• **TASK OBJECTIVE**
With the pictures removed, please write out every line below exactly as given.

***

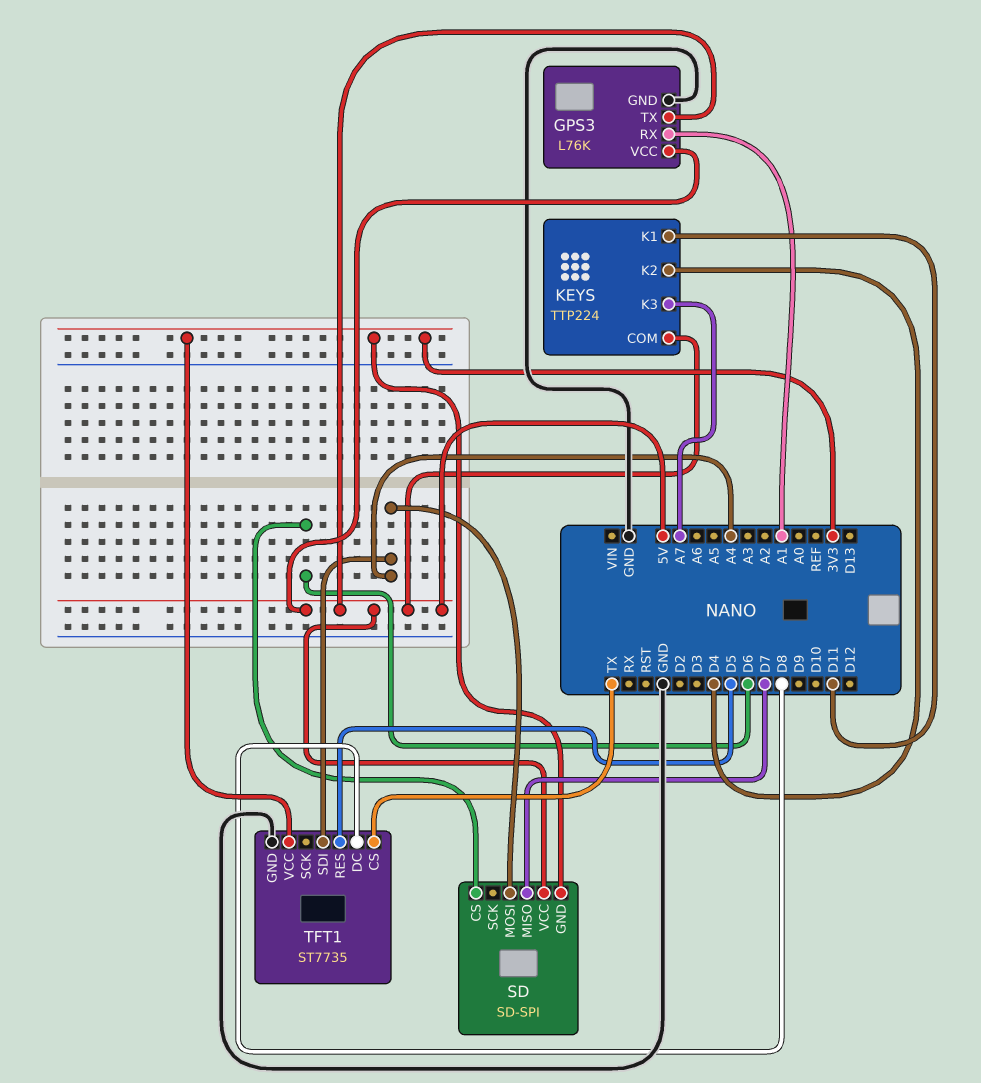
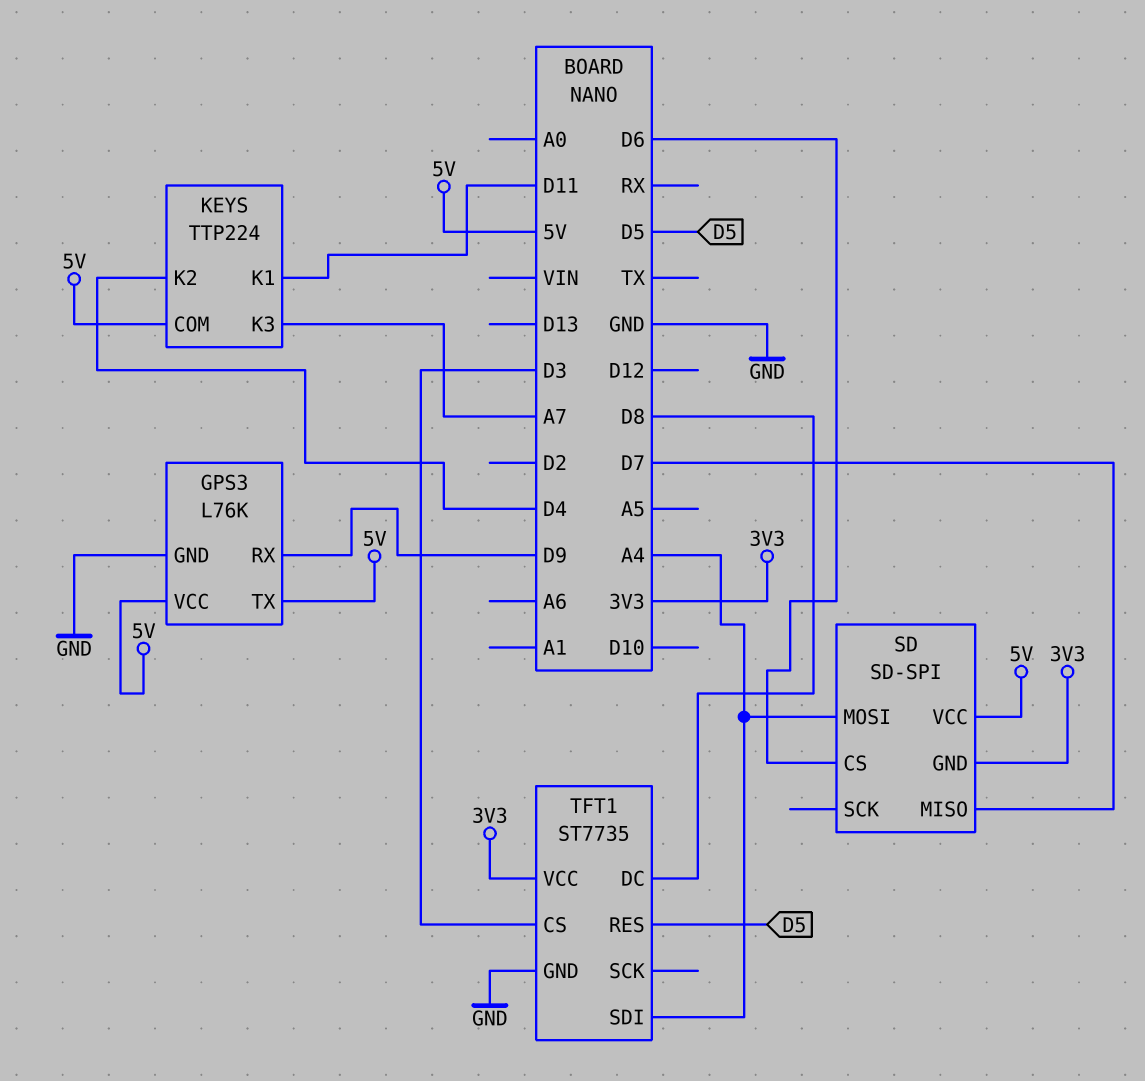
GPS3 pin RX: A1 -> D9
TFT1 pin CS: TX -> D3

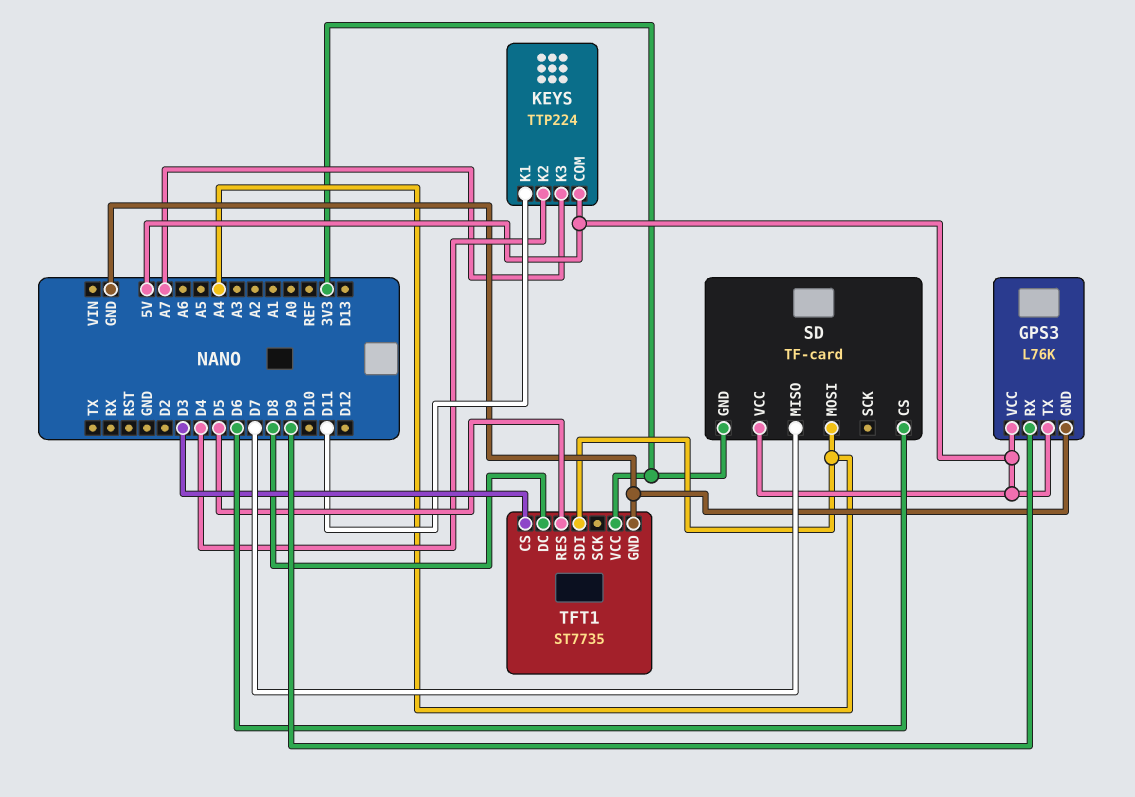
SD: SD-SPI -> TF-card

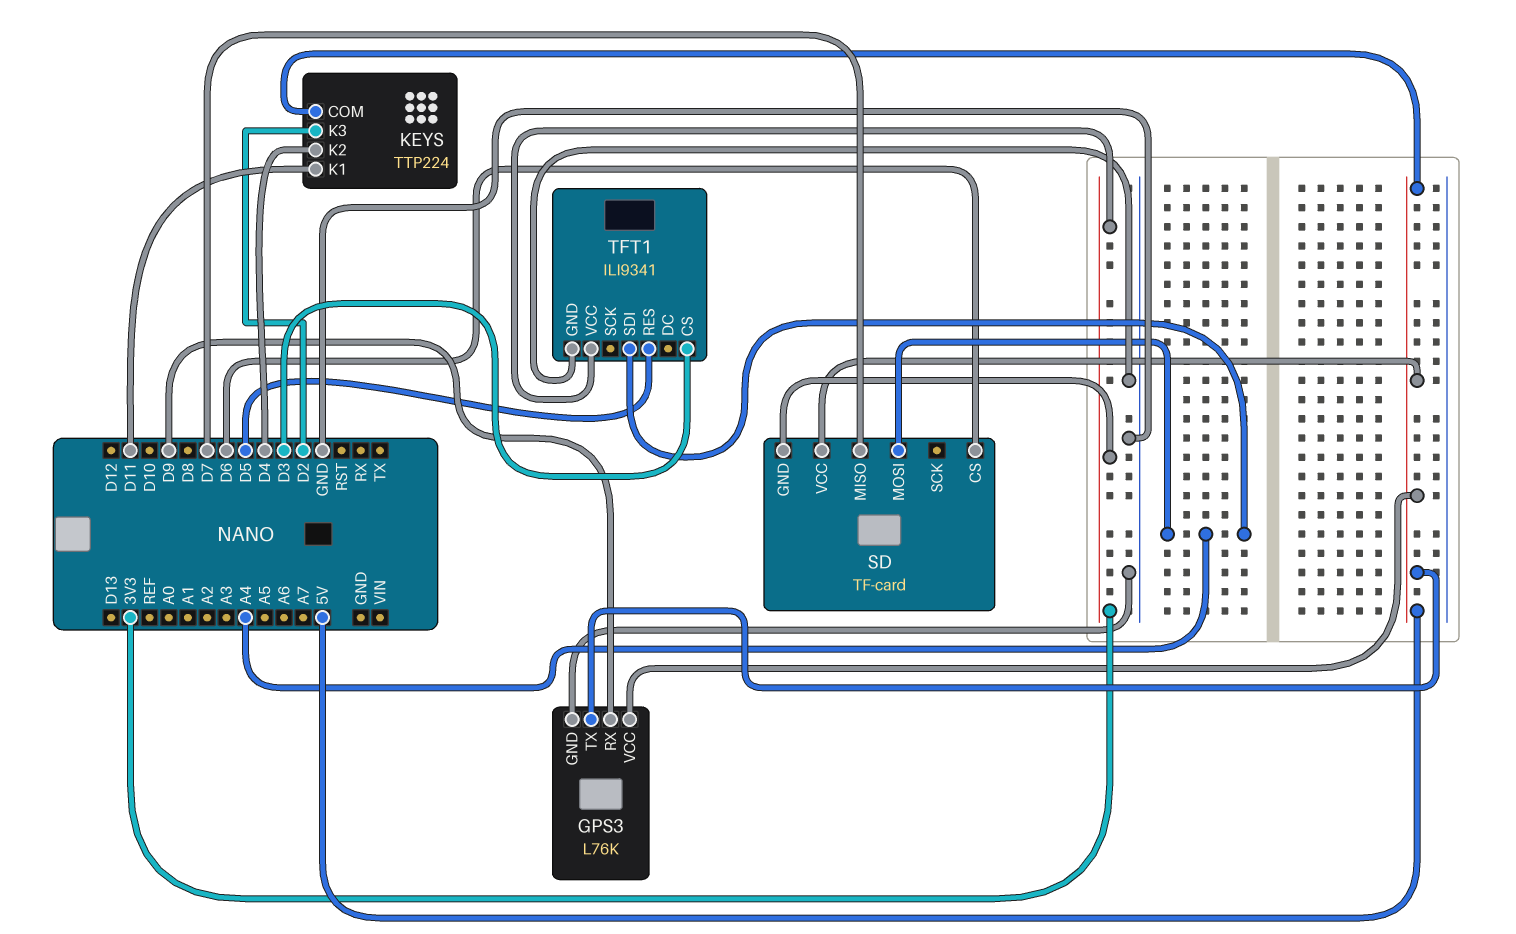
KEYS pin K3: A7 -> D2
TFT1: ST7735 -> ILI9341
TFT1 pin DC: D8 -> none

***

• **ANSWER BOX**
GPS3 pin RX: A1 -> D9
TFT1 pin CS: TX -> D3

SD: SD-SPI -> TF-card

KEYS pin K3: A7 -> D2
TFT1: ST7735 -> ILI9341
TFT1 pin DC: D8 -> none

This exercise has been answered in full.